━━━━━ Available records
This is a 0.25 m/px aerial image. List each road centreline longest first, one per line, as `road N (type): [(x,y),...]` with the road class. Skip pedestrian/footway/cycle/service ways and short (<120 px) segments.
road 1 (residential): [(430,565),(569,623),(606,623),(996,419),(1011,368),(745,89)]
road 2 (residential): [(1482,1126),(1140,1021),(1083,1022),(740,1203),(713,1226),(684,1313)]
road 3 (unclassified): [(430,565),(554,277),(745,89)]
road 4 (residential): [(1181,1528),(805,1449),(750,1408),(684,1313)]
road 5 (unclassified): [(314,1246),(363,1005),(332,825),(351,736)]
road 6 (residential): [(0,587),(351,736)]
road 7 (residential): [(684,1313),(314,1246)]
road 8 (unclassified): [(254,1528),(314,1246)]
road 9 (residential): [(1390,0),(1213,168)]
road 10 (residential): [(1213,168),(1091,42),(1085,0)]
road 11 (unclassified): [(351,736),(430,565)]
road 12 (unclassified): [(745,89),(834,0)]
━━━━━━━━━━
Output all the lines above, matching them word for word.

• **Completed exercise**
This is a 0.25 m/px aerial image. List each road centreline longest first, one per line, as `road N (type): [(x,y),...]` with the road class. Skip pedestrian/footway/cycle/service ways and short (<120 px) segments.
road 1 (residential): [(430,565),(569,623),(606,623),(996,419),(1011,368),(745,89)]
road 2 (residential): [(1482,1126),(1140,1021),(1083,1022),(740,1203),(713,1226),(684,1313)]
road 3 (unclassified): [(430,565),(554,277),(745,89)]
road 4 (residential): [(1181,1528),(805,1449),(750,1408),(684,1313)]
road 5 (unclassified): [(314,1246),(363,1005),(332,825),(351,736)]
road 6 (residential): [(0,587),(351,736)]
road 7 (residential): [(684,1313),(314,1246)]
road 8 (unclassified): [(254,1528),(314,1246)]
road 9 (residential): [(1390,0),(1213,168)]
road 10 (residential): [(1213,168),(1091,42),(1085,0)]
road 11 (unclassified): [(351,736),(430,565)]
road 12 (unclassified): [(745,89),(834,0)]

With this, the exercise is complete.